Extracted data entries
═══
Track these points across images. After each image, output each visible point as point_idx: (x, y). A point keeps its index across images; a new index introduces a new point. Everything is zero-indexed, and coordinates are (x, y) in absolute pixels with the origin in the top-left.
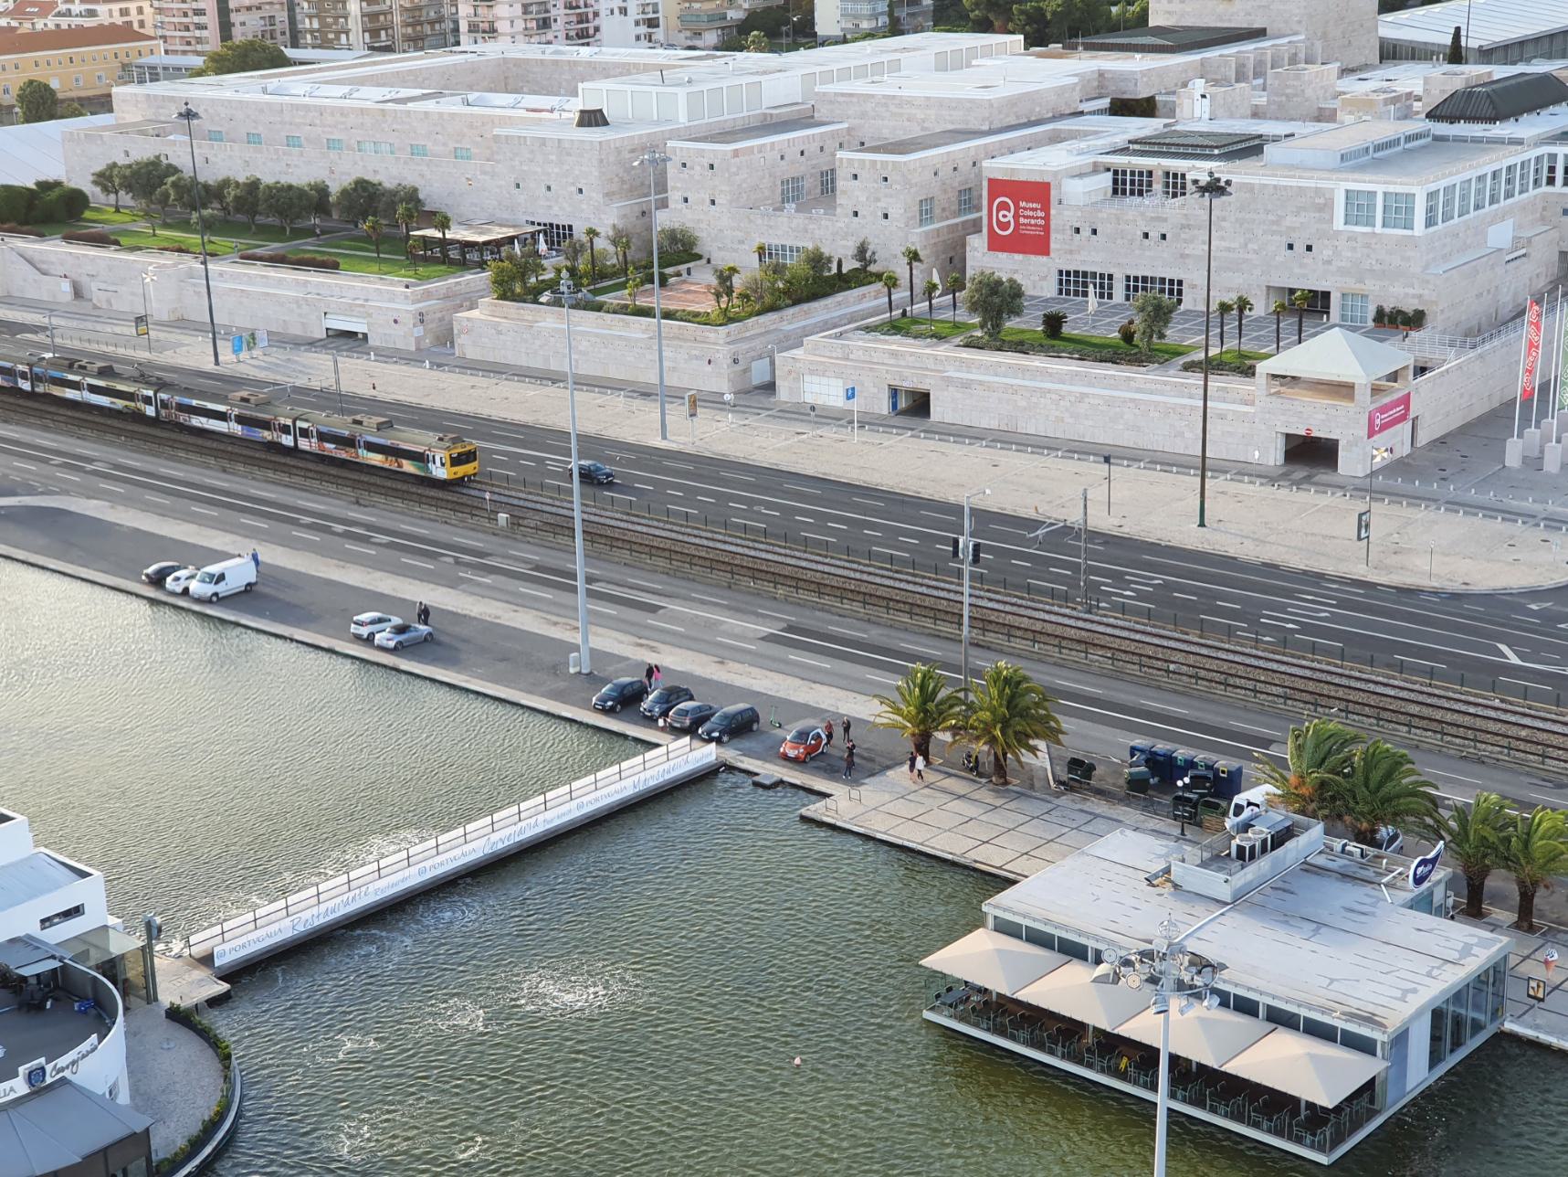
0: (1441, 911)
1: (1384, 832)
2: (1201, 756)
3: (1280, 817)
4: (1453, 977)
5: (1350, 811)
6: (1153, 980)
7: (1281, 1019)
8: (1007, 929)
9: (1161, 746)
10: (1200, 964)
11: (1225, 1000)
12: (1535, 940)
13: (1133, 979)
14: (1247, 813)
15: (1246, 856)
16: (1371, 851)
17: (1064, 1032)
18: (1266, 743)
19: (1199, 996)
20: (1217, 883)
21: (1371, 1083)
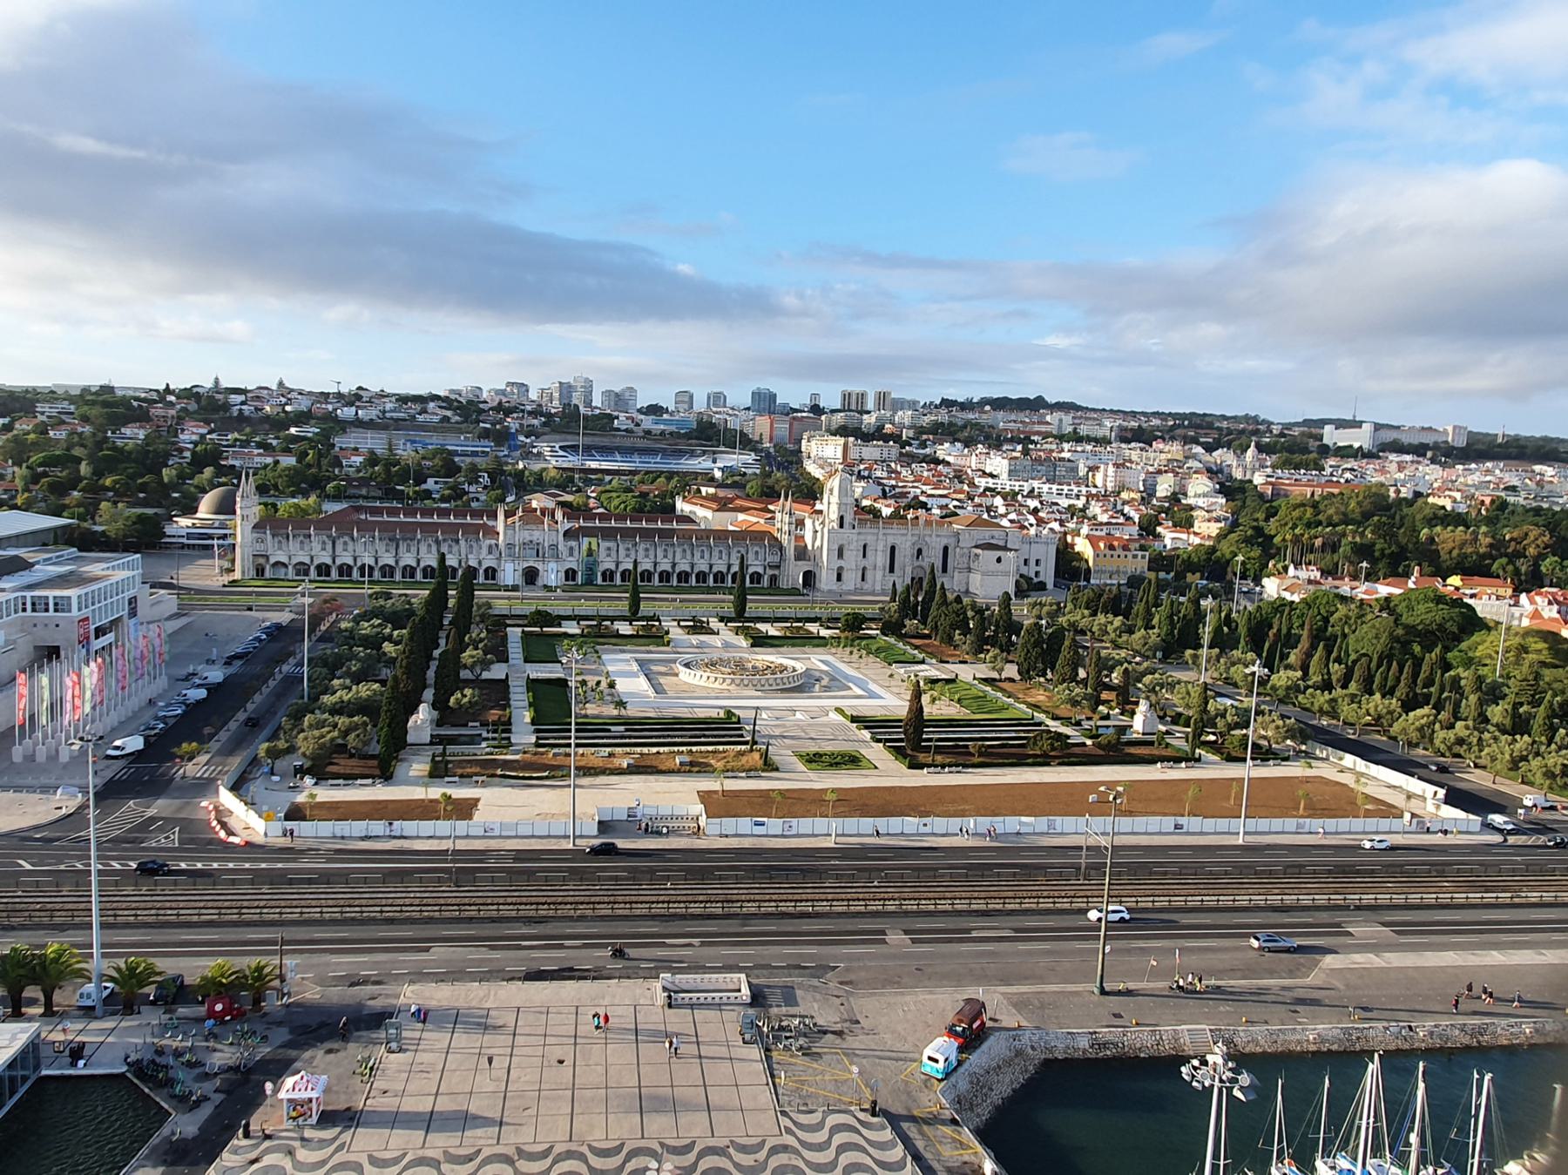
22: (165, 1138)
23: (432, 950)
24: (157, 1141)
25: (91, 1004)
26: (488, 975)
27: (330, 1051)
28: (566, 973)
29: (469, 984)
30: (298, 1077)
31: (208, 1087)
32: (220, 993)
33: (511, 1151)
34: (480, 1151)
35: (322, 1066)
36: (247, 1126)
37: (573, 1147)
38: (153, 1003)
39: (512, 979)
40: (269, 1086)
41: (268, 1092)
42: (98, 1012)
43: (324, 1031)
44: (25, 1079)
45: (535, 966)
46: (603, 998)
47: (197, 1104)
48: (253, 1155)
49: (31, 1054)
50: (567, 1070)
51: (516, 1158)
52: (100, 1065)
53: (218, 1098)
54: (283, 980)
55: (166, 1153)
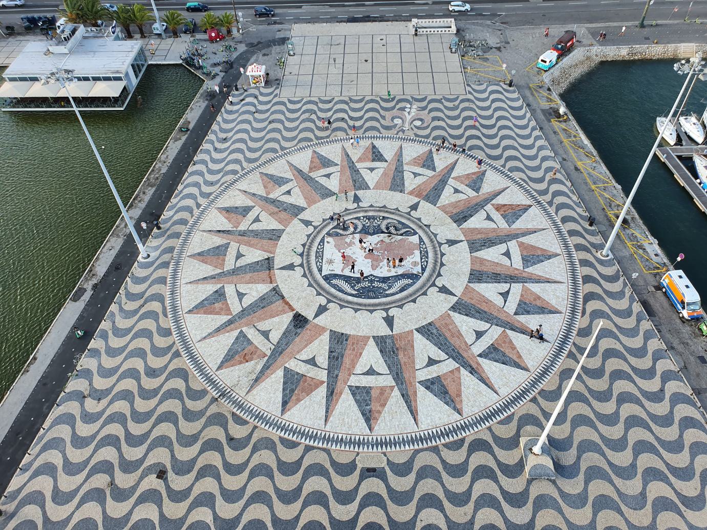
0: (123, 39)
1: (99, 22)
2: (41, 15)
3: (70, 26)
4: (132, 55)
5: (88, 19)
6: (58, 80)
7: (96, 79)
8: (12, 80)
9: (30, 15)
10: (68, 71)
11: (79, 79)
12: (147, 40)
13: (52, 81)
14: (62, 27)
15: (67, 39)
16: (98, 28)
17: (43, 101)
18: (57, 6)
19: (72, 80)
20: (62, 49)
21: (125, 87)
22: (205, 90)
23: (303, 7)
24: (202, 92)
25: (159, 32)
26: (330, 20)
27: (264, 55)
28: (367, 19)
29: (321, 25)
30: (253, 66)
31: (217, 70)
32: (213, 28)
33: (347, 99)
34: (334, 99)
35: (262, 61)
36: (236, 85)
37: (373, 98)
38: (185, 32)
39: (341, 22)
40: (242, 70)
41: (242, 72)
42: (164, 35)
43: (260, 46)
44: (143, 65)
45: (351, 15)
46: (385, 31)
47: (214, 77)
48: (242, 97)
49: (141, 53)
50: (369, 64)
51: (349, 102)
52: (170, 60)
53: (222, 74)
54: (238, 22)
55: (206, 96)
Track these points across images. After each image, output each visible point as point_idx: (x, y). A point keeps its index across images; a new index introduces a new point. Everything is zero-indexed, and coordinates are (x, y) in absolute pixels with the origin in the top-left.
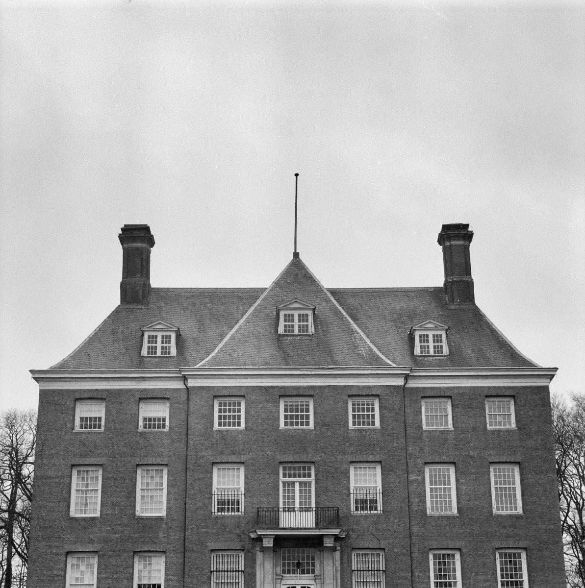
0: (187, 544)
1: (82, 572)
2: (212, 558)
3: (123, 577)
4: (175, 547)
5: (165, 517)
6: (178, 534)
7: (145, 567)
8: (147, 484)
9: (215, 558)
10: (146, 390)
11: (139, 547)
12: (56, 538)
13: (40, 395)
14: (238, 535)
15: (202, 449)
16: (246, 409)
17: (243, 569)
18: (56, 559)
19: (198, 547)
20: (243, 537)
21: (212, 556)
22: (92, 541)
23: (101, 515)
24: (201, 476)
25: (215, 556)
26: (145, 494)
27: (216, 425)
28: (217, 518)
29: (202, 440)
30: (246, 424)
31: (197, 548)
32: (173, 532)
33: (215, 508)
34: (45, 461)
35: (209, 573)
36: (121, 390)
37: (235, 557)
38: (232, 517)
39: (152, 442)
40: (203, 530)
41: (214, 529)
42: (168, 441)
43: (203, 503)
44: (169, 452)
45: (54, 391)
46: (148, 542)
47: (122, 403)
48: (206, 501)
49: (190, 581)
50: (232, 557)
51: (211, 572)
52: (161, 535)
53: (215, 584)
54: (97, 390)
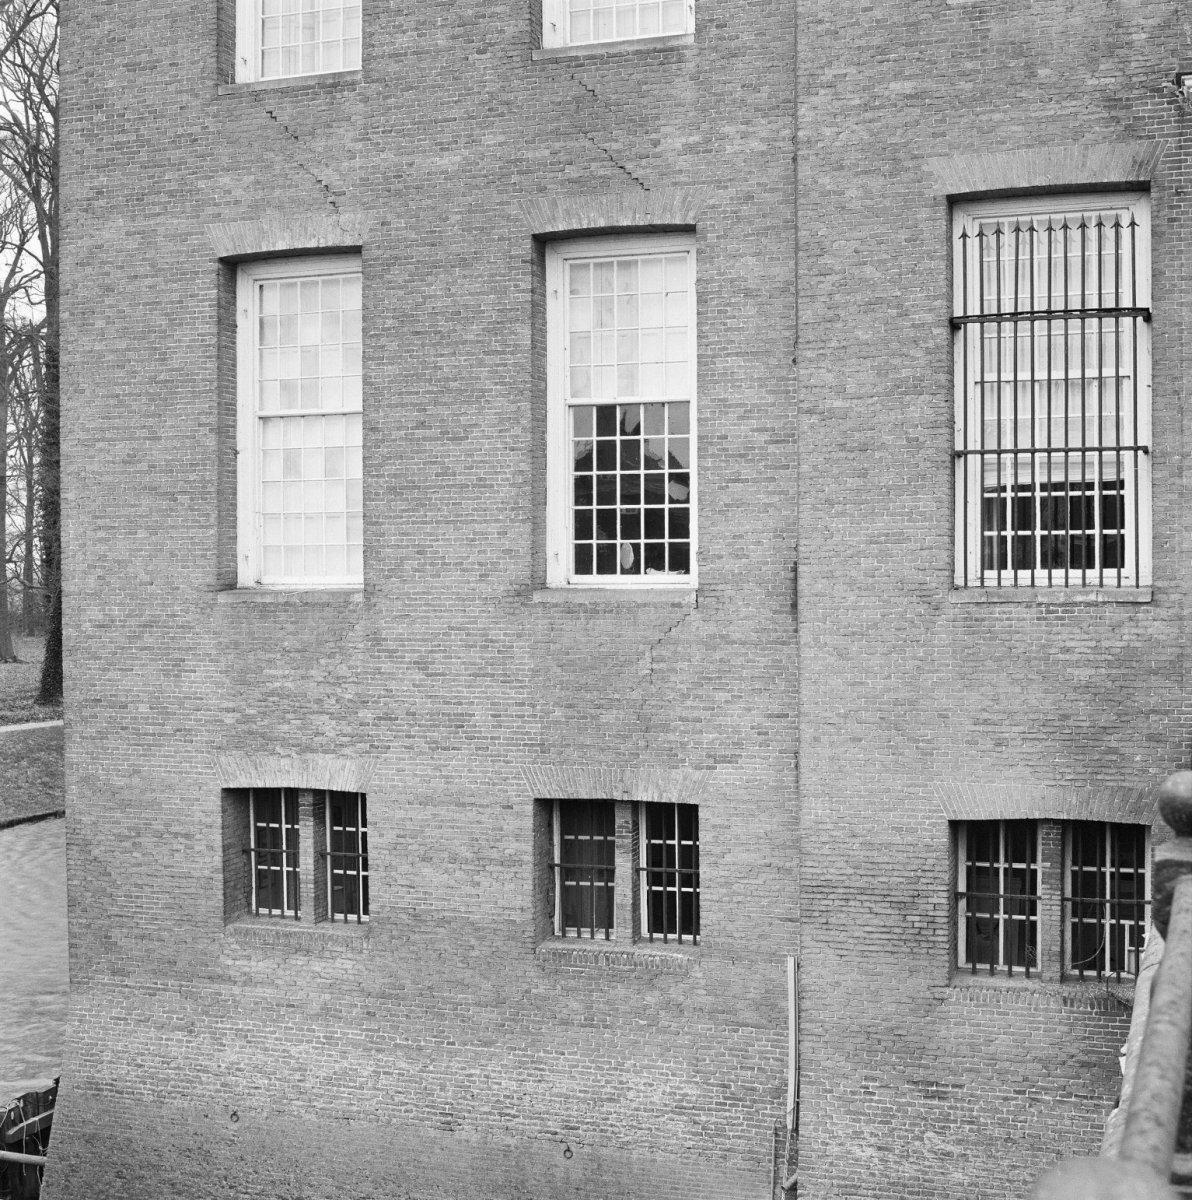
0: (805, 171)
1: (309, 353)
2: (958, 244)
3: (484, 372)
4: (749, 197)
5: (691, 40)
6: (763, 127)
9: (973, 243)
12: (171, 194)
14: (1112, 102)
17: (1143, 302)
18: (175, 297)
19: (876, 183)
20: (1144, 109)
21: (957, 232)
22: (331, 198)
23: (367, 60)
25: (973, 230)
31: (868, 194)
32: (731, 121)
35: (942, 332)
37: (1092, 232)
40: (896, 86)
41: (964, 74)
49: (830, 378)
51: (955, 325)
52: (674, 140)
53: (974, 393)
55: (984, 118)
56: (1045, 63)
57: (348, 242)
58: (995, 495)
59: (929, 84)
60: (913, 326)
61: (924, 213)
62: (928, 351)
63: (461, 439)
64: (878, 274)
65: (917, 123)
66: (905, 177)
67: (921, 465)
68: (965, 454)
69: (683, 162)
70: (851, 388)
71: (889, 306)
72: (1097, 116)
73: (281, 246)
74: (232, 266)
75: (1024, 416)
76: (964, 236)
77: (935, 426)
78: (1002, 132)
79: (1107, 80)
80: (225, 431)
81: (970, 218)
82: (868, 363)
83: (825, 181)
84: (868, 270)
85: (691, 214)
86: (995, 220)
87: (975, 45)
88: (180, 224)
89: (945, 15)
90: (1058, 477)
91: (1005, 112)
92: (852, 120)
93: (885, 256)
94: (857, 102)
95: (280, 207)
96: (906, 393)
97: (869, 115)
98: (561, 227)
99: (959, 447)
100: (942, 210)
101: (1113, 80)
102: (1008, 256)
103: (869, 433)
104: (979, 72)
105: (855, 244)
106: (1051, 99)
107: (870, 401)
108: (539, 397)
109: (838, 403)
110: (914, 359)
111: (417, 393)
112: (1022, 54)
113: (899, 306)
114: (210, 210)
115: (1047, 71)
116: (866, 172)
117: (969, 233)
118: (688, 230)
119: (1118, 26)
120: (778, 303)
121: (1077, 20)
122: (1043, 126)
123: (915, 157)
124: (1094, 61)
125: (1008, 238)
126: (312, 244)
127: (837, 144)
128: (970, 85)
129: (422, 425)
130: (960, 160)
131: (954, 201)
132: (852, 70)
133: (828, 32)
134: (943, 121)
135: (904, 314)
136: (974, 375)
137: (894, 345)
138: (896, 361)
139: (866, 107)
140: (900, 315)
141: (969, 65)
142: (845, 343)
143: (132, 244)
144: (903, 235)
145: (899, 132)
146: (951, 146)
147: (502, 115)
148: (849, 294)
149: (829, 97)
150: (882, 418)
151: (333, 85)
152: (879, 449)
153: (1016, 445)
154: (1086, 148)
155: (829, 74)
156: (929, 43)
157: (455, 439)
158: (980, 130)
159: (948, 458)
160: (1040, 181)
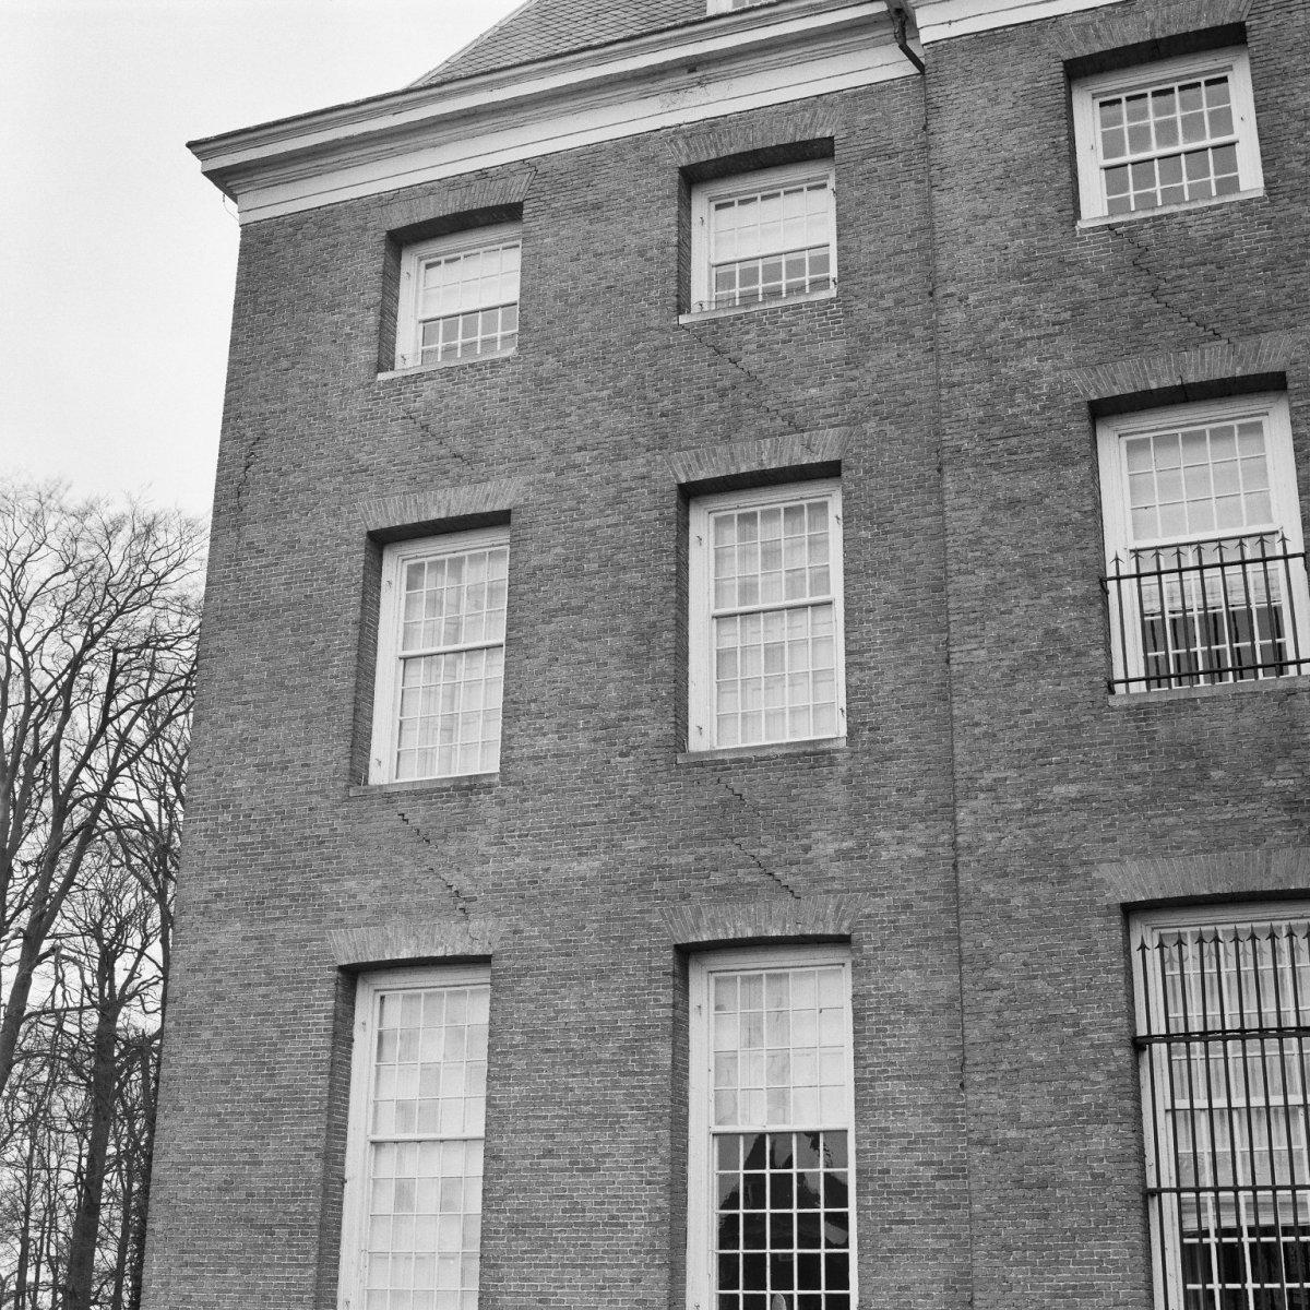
═══
- _What the exercise asks_
Format the lines from the one containing "55: (984, 118)" through the one containing "113: (899, 306)", both included, as a JSON list of strings with one string per line and no blank lines.

- _Response for this exercise_
[
  "55: (984, 118)",
  "56: (1045, 63)",
  "57: (348, 242)",
  "58: (995, 495)",
  "59: (929, 84)",
  "60: (913, 326)",
  "61: (924, 213)",
  "62: (928, 351)",
  "63: (461, 439)",
  "64: (878, 274)",
  "65: (917, 123)",
  "66: (905, 177)",
  "67: (921, 465)",
  "68: (965, 454)",
  "69: (683, 162)",
  "70: (851, 388)",
  "71: (889, 306)",
  "72: (1097, 116)",
  "73: (281, 246)",
  "74: (232, 266)",
  "75: (1024, 416)",
  "76: (964, 236)",
  "77: (935, 426)",
  "78: (1002, 132)",
  "79: (1107, 80)",
  "80: (225, 431)",
  "81: (970, 218)",
  "82: (868, 363)",
  "83: (825, 181)",
  "84: (868, 270)",
  "85: (691, 214)",
  "86: (995, 220)",
  "87: (975, 45)",
  "88: (180, 224)",
  "89: (945, 15)",
  "90: (1058, 477)",
  "91: (1005, 112)",
  "92: (852, 120)",
  "93: (885, 256)",
  "94: (857, 102)",
  "95: (280, 207)",
  "96: (906, 393)",
  "97: (869, 115)",
  "98: (561, 227)",
  "99: (959, 447)",
  "100: (942, 210)",
  "101: (1113, 80)",
  "102: (1008, 256)",
  "103: (869, 433)",
  "104: (979, 72)",
  "105: (855, 244)",
  "106: (1051, 99)",
  "107: (870, 401)",
  "108: (539, 397)",
  "109: (838, 403)",
  "110: (914, 359)",
  "111: (417, 393)",
  "112: (1022, 54)",
  "113: (899, 306)"
]